*Directions:* Between the line containing "D1: schottky 1N5817 (A N16, K VDD) -> none" and the line containing "R6: none -> 22k (SIG14, VDD)" lies a run of lines; give that run again exactly, with both of those lines, and nothing else from the entries below.

*Study material:*
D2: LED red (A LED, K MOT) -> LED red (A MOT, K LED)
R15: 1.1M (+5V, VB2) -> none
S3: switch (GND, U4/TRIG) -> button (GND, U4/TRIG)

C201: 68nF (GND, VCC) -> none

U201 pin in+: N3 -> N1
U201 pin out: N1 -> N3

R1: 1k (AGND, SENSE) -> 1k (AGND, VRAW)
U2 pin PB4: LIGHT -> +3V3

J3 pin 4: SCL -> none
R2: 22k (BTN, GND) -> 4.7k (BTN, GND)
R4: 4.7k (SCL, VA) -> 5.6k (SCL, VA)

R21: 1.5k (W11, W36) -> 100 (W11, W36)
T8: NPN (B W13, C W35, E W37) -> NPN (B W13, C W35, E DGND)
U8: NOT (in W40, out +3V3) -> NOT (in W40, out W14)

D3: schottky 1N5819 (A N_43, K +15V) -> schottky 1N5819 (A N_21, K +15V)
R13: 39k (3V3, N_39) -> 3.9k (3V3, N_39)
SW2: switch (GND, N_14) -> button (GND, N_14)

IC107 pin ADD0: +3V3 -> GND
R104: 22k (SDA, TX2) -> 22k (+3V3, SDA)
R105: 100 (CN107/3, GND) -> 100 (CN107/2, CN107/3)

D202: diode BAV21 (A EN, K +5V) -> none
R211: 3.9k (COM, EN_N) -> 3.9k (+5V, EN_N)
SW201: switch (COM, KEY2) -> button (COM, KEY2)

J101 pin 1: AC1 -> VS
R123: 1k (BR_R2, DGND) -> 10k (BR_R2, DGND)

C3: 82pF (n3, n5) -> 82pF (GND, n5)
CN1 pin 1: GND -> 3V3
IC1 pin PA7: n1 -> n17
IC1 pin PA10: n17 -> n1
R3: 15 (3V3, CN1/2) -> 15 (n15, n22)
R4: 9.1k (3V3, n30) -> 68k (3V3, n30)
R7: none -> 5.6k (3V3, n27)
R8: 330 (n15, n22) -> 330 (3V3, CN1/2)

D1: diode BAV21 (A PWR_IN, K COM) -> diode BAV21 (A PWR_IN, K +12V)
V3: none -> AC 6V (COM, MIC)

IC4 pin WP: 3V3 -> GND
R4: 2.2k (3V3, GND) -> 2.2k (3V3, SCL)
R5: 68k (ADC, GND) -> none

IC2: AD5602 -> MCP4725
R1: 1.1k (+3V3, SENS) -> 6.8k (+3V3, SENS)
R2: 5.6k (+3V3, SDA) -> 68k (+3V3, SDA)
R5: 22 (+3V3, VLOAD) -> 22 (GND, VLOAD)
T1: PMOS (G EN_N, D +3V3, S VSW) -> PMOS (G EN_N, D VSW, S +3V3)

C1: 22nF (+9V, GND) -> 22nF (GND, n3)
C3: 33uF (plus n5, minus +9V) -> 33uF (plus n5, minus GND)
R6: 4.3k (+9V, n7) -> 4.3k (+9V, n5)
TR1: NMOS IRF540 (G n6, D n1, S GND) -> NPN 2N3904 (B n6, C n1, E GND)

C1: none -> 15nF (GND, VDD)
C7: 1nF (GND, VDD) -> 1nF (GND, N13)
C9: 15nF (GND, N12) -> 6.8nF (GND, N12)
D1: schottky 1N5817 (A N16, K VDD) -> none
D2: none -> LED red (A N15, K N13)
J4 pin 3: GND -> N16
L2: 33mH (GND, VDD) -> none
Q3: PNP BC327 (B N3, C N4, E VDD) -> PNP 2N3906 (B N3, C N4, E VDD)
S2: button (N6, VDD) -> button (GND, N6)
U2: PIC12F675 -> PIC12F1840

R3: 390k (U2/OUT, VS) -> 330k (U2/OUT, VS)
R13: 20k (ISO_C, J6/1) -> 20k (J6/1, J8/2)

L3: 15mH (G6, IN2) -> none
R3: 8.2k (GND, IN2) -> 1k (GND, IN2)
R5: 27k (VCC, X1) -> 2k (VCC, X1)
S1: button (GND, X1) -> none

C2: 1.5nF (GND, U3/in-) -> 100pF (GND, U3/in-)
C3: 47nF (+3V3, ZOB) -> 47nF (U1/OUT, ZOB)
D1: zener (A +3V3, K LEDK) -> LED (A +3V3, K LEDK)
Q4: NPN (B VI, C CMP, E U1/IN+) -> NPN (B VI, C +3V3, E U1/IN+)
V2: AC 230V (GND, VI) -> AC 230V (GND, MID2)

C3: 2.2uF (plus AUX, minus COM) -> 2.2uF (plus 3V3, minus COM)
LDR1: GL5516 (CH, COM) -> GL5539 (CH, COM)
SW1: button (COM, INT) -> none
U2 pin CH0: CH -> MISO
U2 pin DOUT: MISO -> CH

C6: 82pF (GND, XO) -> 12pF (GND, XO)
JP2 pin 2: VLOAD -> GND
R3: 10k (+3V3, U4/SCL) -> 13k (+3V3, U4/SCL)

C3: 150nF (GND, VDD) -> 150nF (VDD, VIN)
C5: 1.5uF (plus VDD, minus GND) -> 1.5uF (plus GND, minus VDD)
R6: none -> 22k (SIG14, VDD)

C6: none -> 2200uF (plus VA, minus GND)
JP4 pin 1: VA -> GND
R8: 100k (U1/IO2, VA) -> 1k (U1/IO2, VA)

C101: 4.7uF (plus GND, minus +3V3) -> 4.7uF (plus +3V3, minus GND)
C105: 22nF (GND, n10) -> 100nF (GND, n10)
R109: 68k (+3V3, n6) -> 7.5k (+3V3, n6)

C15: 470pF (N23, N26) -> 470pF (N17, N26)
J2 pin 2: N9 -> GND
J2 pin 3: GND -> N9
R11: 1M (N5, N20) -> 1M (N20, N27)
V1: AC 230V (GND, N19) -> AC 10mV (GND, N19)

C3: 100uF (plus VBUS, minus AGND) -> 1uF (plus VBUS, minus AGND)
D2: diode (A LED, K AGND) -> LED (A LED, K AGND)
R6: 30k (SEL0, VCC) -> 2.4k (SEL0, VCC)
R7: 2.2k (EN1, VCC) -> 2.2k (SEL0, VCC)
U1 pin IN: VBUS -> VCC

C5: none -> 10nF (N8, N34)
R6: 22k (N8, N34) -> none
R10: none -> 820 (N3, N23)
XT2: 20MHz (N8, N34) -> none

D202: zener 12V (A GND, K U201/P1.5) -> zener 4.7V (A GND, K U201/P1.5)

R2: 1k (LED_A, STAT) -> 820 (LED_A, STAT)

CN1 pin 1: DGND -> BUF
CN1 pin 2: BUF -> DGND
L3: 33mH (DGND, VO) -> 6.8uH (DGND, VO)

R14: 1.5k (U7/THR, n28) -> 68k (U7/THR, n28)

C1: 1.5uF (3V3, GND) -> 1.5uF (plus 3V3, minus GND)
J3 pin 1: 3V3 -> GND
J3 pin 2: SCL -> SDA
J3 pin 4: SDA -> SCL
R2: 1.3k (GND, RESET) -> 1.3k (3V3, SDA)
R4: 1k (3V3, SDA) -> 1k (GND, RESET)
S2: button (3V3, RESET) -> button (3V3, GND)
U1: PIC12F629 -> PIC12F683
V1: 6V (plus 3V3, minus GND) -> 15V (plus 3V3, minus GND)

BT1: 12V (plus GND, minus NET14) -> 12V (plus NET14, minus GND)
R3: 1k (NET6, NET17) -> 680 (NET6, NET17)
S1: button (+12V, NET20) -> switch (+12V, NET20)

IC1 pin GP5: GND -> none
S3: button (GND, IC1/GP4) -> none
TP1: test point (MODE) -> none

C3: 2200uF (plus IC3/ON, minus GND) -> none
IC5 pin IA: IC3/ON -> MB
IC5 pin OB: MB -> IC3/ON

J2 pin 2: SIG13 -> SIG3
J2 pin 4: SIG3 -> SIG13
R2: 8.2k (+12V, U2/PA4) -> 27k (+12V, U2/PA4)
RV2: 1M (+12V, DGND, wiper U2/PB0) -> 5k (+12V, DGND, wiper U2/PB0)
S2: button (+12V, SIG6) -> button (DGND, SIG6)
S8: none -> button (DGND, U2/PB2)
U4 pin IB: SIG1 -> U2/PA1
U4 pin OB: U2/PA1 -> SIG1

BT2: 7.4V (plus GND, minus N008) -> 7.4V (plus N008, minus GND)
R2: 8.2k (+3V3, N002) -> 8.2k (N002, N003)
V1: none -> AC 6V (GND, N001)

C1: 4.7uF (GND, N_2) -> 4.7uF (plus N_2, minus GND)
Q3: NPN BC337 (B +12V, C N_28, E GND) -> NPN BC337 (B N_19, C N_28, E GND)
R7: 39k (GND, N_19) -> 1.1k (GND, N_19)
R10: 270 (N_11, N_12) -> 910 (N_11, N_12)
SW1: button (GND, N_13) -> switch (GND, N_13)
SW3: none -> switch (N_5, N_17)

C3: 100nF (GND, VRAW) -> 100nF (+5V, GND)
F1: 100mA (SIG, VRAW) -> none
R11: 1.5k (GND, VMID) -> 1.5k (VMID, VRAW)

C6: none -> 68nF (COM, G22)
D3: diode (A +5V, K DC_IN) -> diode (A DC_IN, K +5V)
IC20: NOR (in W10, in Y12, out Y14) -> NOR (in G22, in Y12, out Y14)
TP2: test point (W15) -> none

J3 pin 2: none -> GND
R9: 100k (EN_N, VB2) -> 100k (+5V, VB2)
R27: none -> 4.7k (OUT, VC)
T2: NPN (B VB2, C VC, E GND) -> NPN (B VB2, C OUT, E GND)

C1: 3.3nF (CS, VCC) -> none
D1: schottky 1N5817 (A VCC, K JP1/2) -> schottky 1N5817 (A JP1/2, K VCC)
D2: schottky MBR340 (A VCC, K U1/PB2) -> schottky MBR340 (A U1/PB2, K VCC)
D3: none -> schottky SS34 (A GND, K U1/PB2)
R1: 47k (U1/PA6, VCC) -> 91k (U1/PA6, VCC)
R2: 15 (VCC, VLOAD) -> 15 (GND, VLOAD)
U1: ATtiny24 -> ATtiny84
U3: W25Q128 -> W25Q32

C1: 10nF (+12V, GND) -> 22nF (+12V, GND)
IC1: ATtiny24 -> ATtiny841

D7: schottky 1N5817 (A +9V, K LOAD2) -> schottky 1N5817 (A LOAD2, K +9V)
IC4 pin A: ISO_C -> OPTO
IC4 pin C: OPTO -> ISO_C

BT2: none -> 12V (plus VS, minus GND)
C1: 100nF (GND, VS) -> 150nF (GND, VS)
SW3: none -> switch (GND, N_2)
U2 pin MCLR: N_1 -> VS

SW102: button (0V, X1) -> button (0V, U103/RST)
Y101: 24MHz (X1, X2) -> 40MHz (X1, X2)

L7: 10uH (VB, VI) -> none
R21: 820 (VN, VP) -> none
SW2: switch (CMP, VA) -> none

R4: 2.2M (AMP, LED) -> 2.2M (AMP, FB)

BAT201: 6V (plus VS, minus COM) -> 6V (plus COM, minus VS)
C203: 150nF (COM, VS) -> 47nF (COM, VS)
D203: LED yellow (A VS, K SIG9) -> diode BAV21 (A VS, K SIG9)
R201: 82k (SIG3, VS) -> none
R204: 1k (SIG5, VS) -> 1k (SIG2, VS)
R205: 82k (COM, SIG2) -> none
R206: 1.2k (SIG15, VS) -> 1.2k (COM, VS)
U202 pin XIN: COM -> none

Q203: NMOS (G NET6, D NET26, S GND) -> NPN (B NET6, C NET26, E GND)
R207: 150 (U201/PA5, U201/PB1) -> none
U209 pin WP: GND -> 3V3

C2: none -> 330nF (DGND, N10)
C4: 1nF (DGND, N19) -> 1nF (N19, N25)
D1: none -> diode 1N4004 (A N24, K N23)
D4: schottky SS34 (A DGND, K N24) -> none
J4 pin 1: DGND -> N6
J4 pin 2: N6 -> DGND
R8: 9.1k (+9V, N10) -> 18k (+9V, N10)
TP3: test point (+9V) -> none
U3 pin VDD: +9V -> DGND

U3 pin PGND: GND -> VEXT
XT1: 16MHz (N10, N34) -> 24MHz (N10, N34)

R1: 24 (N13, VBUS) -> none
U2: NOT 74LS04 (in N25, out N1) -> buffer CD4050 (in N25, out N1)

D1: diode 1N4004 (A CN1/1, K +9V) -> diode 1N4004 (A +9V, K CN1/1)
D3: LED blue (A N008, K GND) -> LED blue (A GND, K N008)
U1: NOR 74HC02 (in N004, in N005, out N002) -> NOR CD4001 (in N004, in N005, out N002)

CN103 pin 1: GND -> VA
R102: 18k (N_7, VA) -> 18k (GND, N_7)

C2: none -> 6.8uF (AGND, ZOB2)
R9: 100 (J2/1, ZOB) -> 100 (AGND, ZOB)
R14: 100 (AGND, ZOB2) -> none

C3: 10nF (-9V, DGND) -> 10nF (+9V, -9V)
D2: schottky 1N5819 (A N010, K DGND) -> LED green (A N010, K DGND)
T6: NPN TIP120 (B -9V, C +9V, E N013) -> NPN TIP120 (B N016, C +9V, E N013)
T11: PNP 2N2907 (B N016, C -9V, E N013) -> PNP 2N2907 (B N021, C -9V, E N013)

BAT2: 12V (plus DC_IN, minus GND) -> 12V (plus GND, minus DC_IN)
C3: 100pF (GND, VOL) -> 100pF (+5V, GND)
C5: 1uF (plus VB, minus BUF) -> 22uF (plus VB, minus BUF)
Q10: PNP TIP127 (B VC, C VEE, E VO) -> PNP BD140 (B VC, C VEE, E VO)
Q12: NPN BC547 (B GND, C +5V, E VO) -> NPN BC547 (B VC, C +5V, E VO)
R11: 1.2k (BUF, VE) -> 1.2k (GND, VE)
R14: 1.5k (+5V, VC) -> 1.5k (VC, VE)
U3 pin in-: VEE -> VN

*Response to the task:*
D1: schottky 1N5817 (A N16, K VDD) -> none
D2: none -> LED red (A N15, K N13)
J4 pin 3: GND -> N16
L2: 33mH (GND, VDD) -> none
Q3: PNP BC327 (B N3, C N4, E VDD) -> PNP 2N3906 (B N3, C N4, E VDD)
S2: button (N6, VDD) -> button (GND, N6)
U2: PIC12F675 -> PIC12F1840

R3: 390k (U2/OUT, VS) -> 330k (U2/OUT, VS)
R13: 20k (ISO_C, J6/1) -> 20k (J6/1, J8/2)

L3: 15mH (G6, IN2) -> none
R3: 8.2k (GND, IN2) -> 1k (GND, IN2)
R5: 27k (VCC, X1) -> 2k (VCC, X1)
S1: button (GND, X1) -> none

C2: 1.5nF (GND, U3/in-) -> 100pF (GND, U3/in-)
C3: 47nF (+3V3, ZOB) -> 47nF (U1/OUT, ZOB)
D1: zener (A +3V3, K LEDK) -> LED (A +3V3, K LEDK)
Q4: NPN (B VI, C CMP, E U1/IN+) -> NPN (B VI, C +3V3, E U1/IN+)
V2: AC 230V (GND, VI) -> AC 230V (GND, MID2)

C3: 2.2uF (plus AUX, minus COM) -> 2.2uF (plus 3V3, minus COM)
LDR1: GL5516 (CH, COM) -> GL5539 (CH, COM)
SW1: button (COM, INT) -> none
U2 pin CH0: CH -> MISO
U2 pin DOUT: MISO -> CH

C6: 82pF (GND, XO) -> 12pF (GND, XO)
JP2 pin 2: VLOAD -> GND
R3: 10k (+3V3, U4/SCL) -> 13k (+3V3, U4/SCL)

C3: 150nF (GND, VDD) -> 150nF (VDD, VIN)
C5: 1.5uF (plus VDD, minus GND) -> 1.5uF (plus GND, minus VDD)
R6: none -> 22k (SIG14, VDD)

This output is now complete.